▸ Task item
Would you please copy each line below that includes the string "turned"?

Before-and-after object lists
Content starts
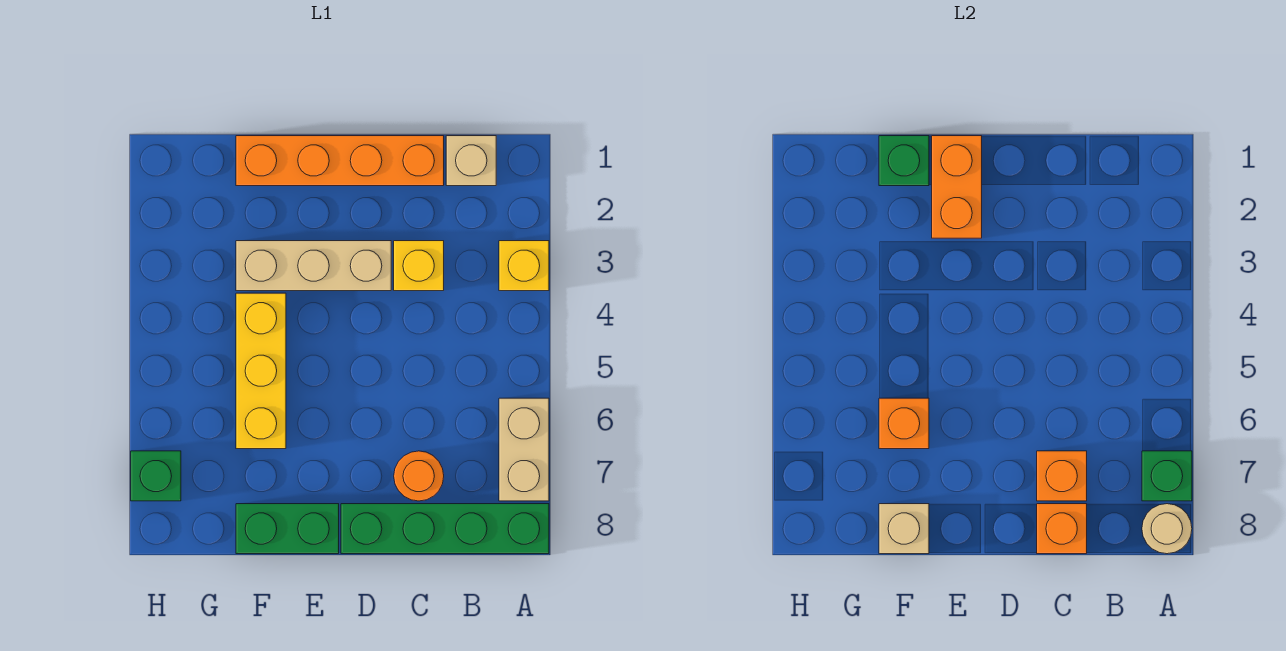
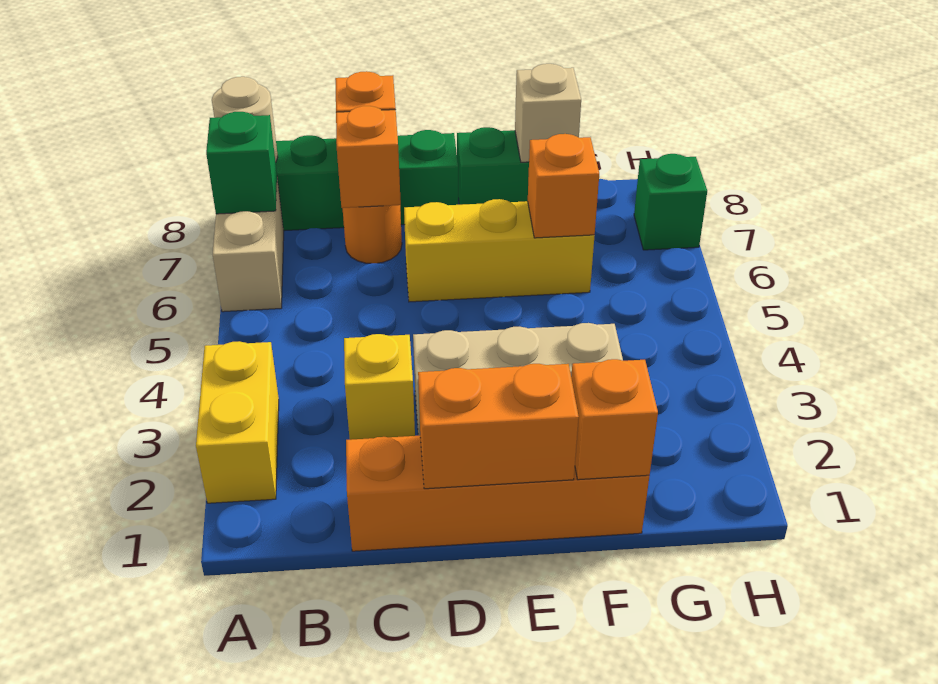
yellow 1x1 brick [499,241,549,291] -> yellow 1x2 brick [196,341,279,503]
tan 1x1 brick [446,136,496,186] -> none
orange 1x2 brick [932,136,982,238] -> orange 1x2 brick turned to [418,364,579,489]
green 1x1 brick [879,136,929,186] -> orange 1x1 brick [571,359,658,480]
yellow 1x3 brick [236,293,286,449] -> yellow 1x3 brick turned to [404,199,594,302]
Content ends
▸ Reply
orange 1x2 brick [932,136,982,238] -> orange 1x2 brick turned to [418,364,579,489]
yellow 1x3 brick [236,293,286,449] -> yellow 1x3 brick turned to [404,199,594,302]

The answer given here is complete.